Task requirements:
Set down the data again exactly. Pictures are not part of the copy.

Extracted information:
————————
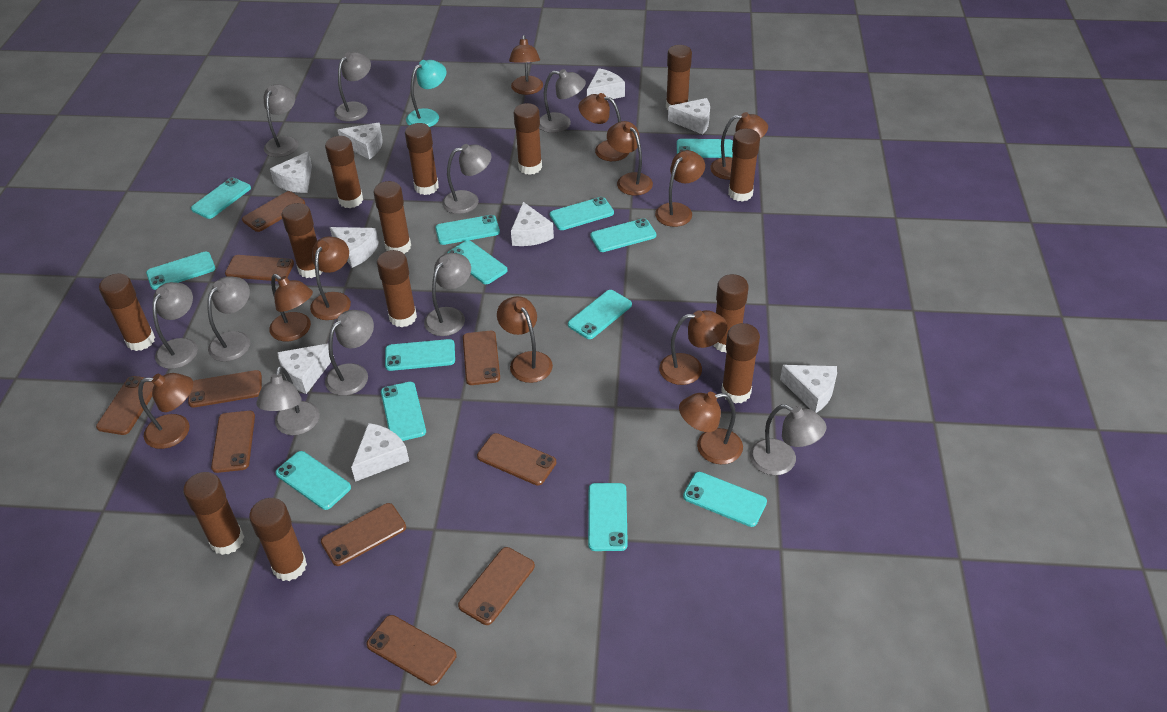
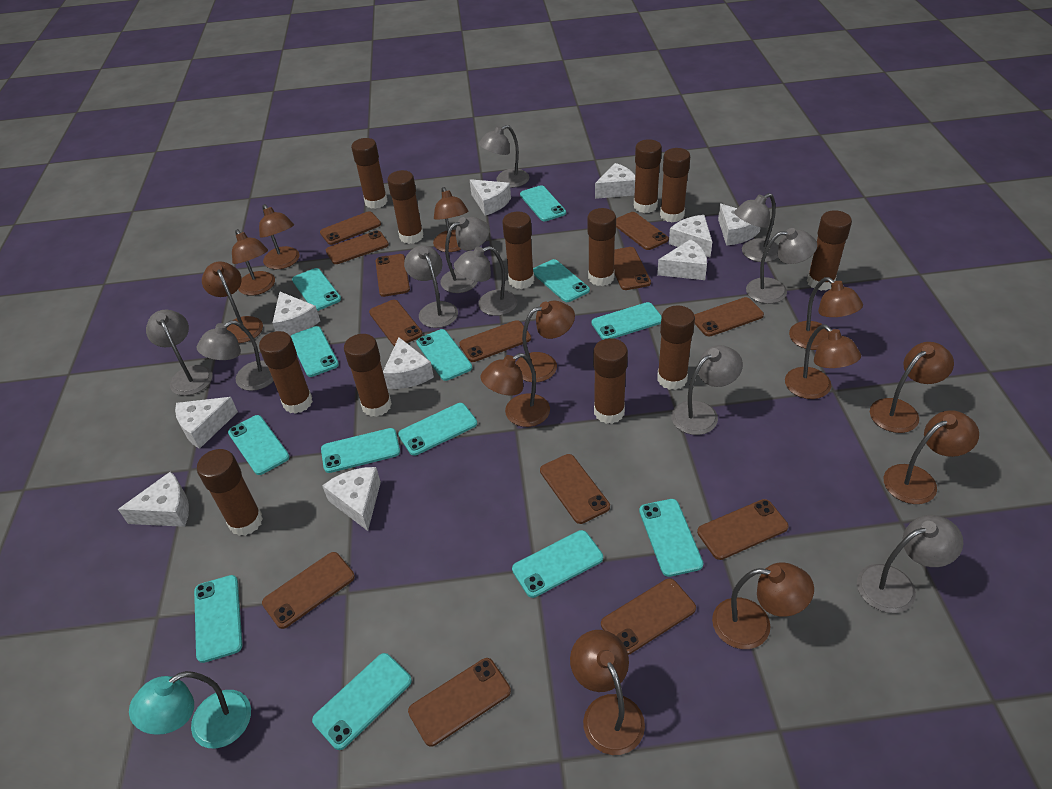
brown glue stick: 13 -> 12
brown lamp: 11 -> 12
brown phone: 10 -> 13
white cheese: 9 -> 10

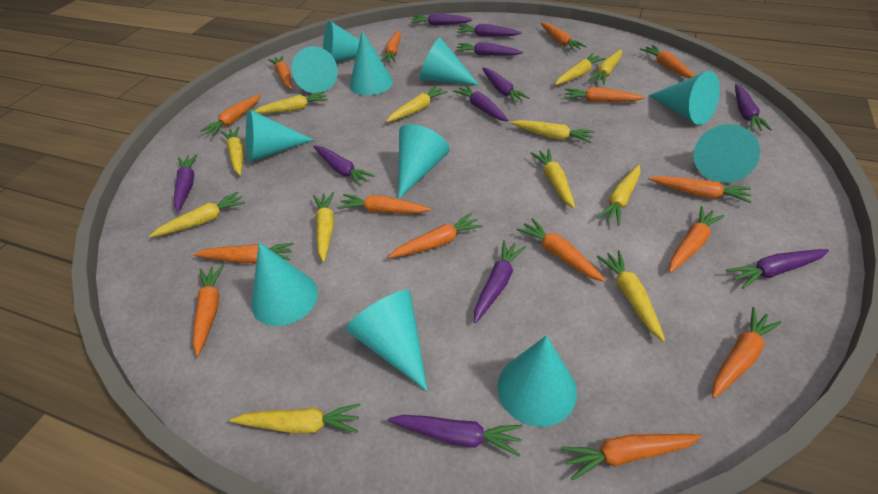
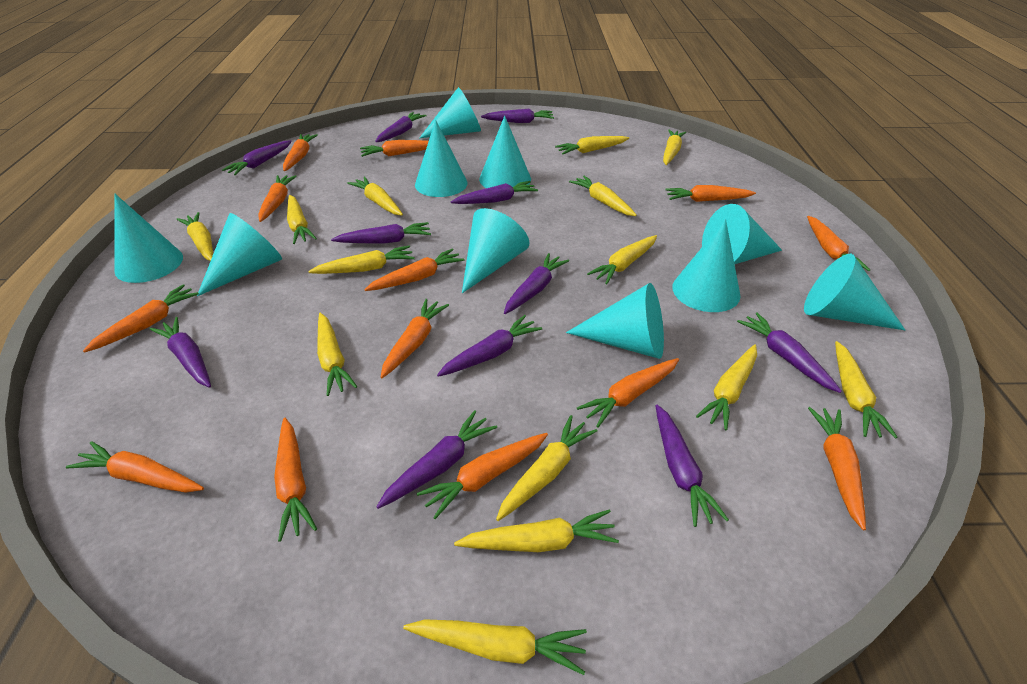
orange carrot: 15 -> 13
turquoise cone: 11 -> 10
yellow carrot: 12 -> 14

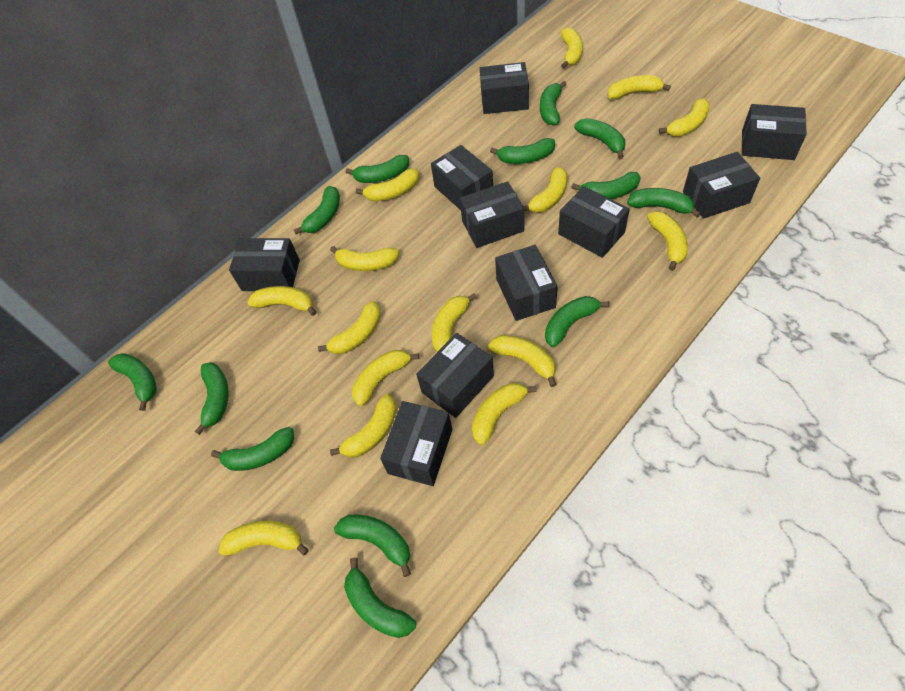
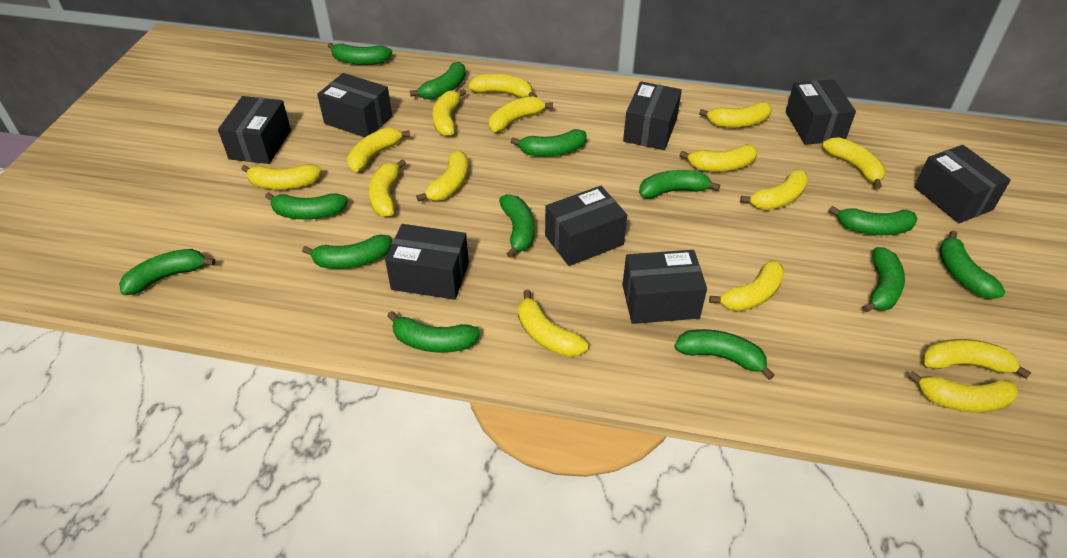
black box: 10 -> 8

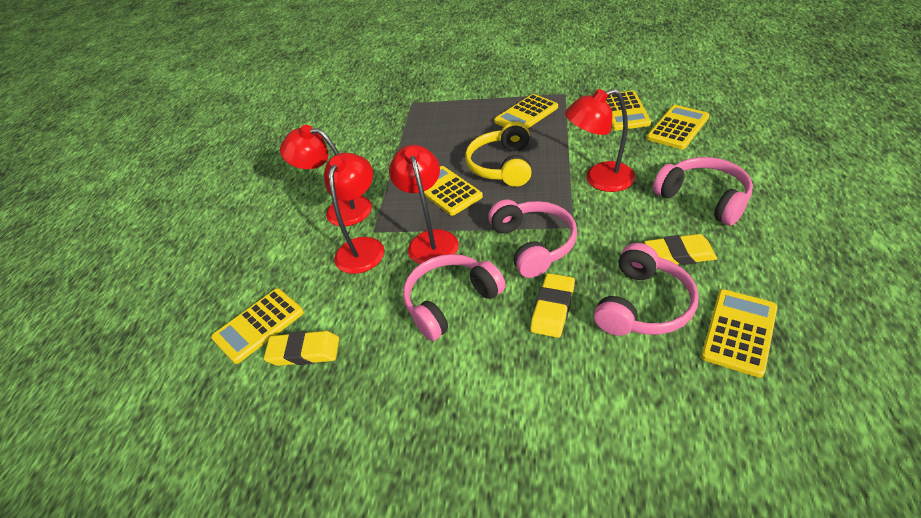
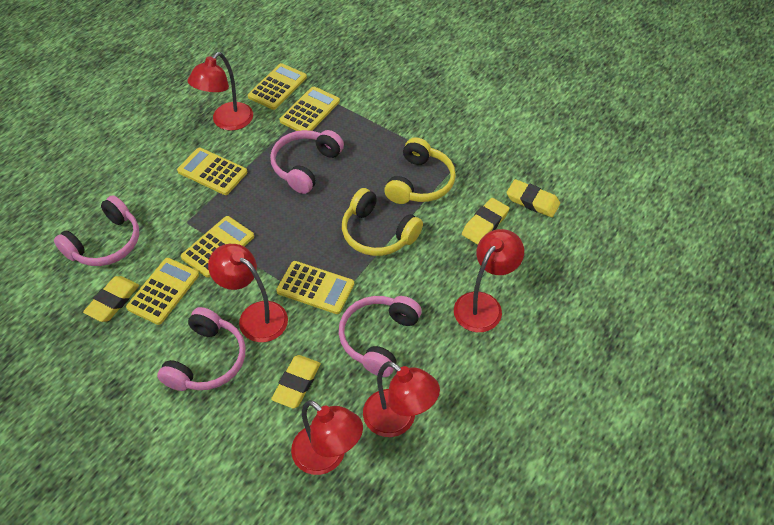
red lamp: 4 -> 5
yellow eraser: 3 -> 4
yellow headphones: 1 -> 2

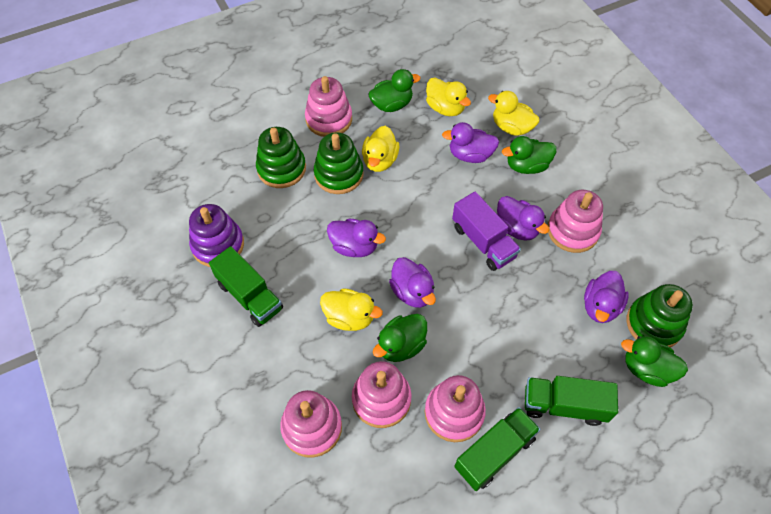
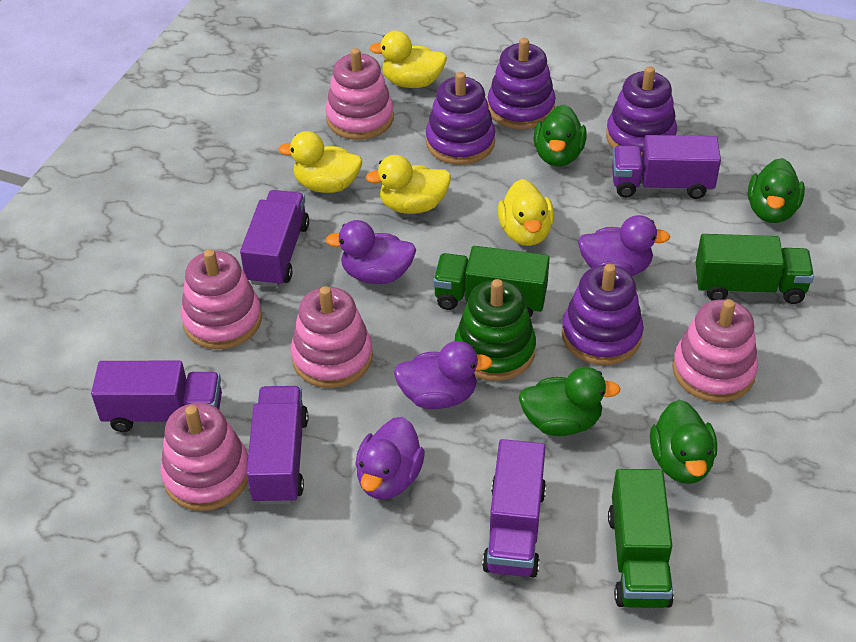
green stacking toy: 3 -> 1
purple duck: 5 -> 4
purple stacking toy: 1 -> 4
purple truck: 1 -> 5

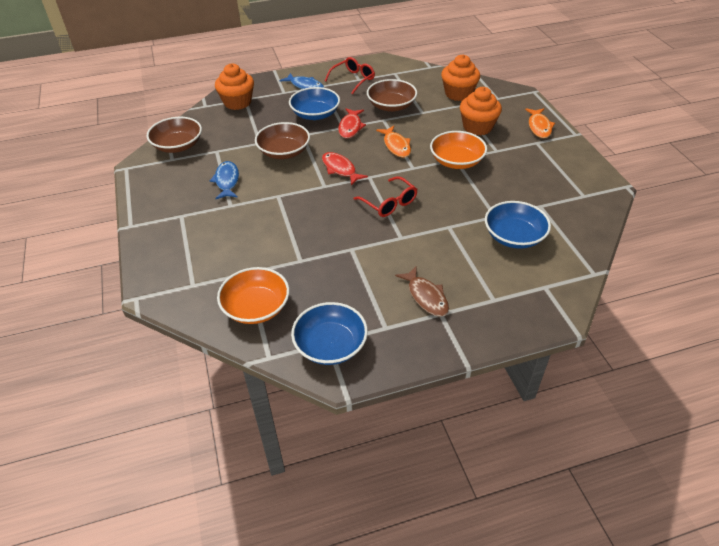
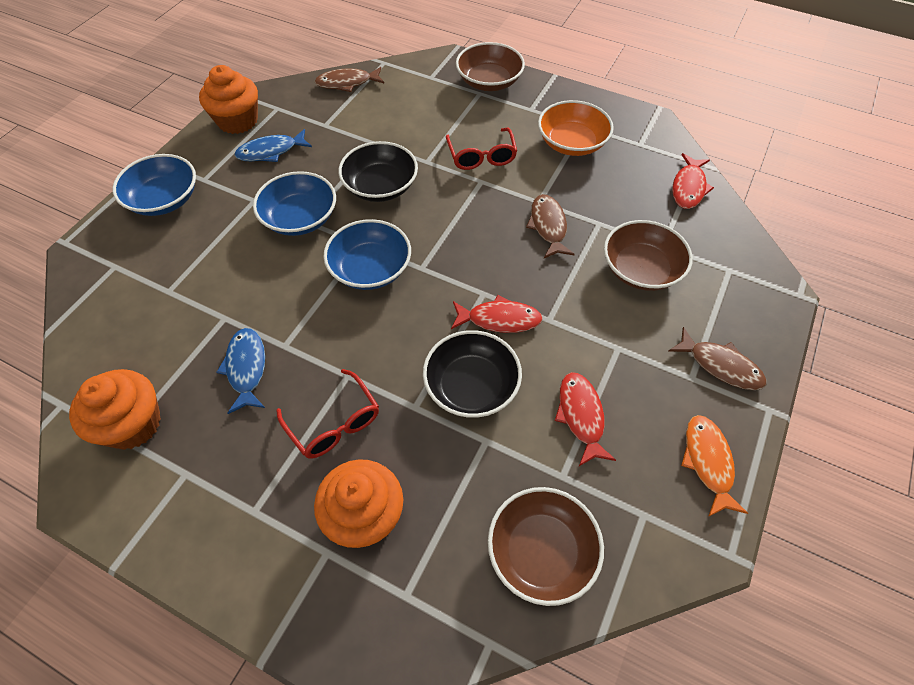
black bowl: 0 -> 2
brown fish: 1 -> 3
orange bowl: 2 -> 1
orange fish: 2 -> 1
red fish: 2 -> 3

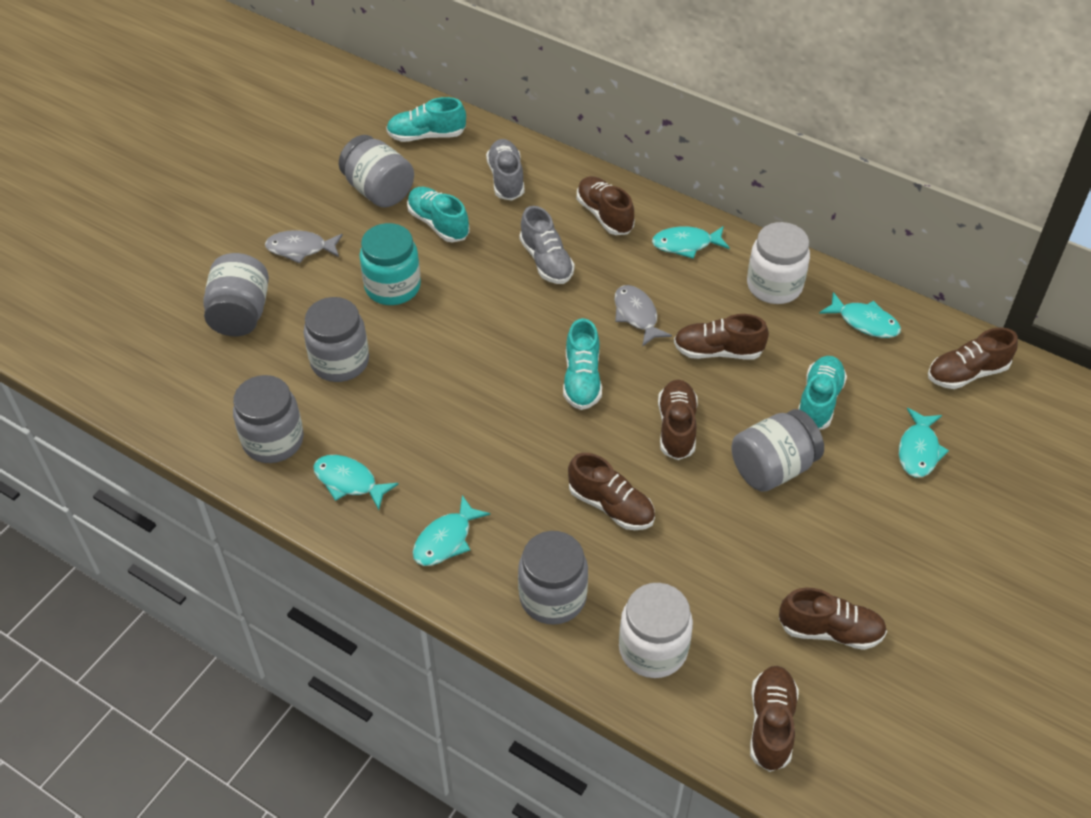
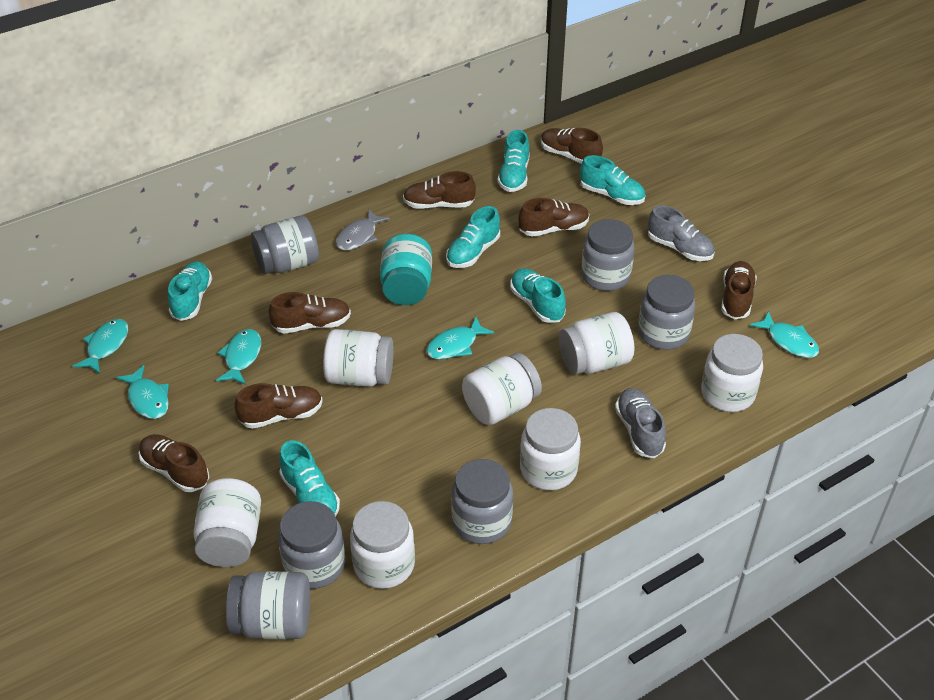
grey fish: 2 -> 1
turquoise shoe: 4 -> 6
white jar: 2 -> 7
————————
Exercise answer:
brown glue stick: 13 -> 12
brown lamp: 11 -> 12
brown phone: 10 -> 13
white cheese: 9 -> 10

orange carrot: 15 -> 13
turquoise cone: 11 -> 10
yellow carrot: 12 -> 14

black box: 10 -> 8

red lamp: 4 -> 5
yellow eraser: 3 -> 4
yellow headphones: 1 -> 2

green stacking toy: 3 -> 1
purple duck: 5 -> 4
purple stacking toy: 1 -> 4
purple truck: 1 -> 5

black bowl: 0 -> 2
brown fish: 1 -> 3
orange bowl: 2 -> 1
orange fish: 2 -> 1
red fish: 2 -> 3

grey fish: 2 -> 1
turquoise shoe: 4 -> 6
white jar: 2 -> 7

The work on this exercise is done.